* [REQUIRED ACTION]:
In the listing below, find each line that holds the string "none" and copy it.

* [COLLECTED MATERIAL]:
═══
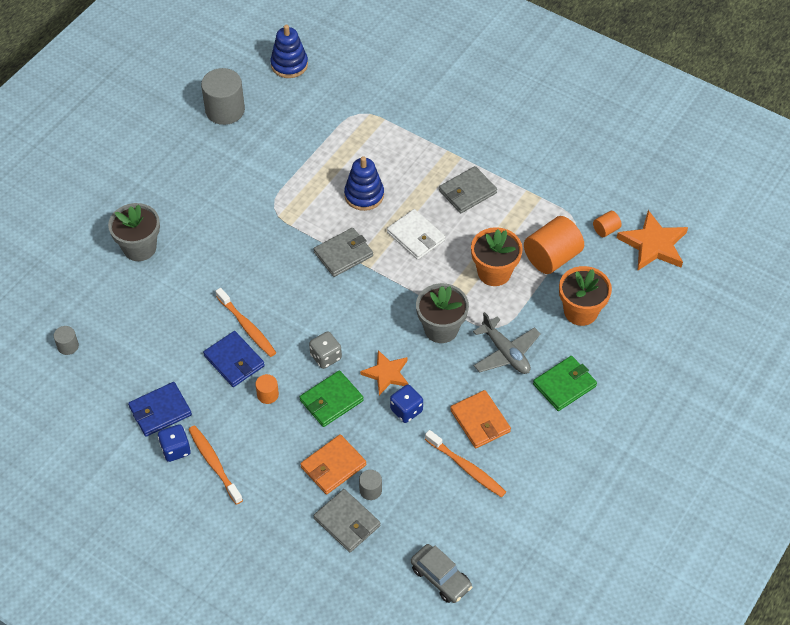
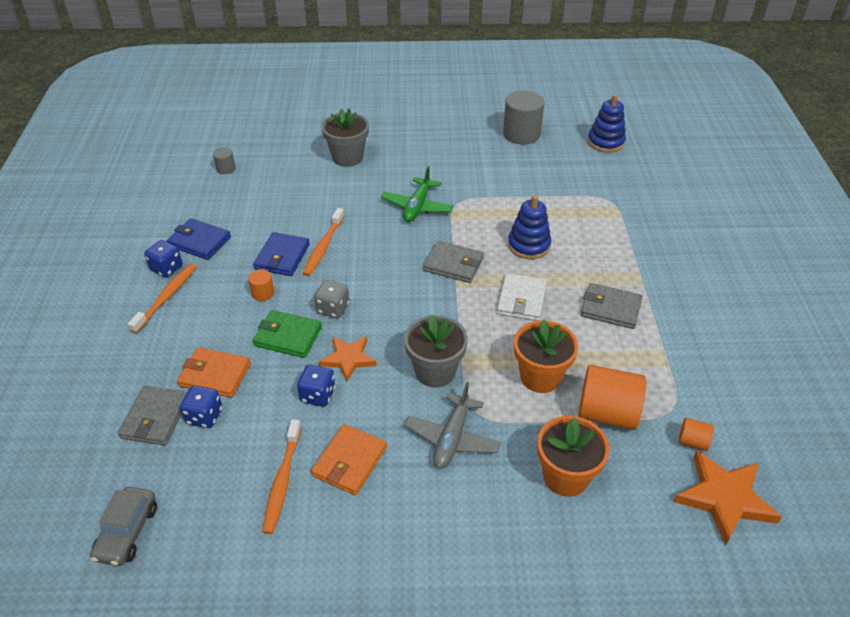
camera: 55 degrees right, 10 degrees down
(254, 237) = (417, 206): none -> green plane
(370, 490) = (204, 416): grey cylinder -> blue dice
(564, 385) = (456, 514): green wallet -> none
═══
* [ANSWER TO THE EXERCISE]:
(254, 237) = (417, 206): none -> green plane
(564, 385) = (456, 514): green wallet -> none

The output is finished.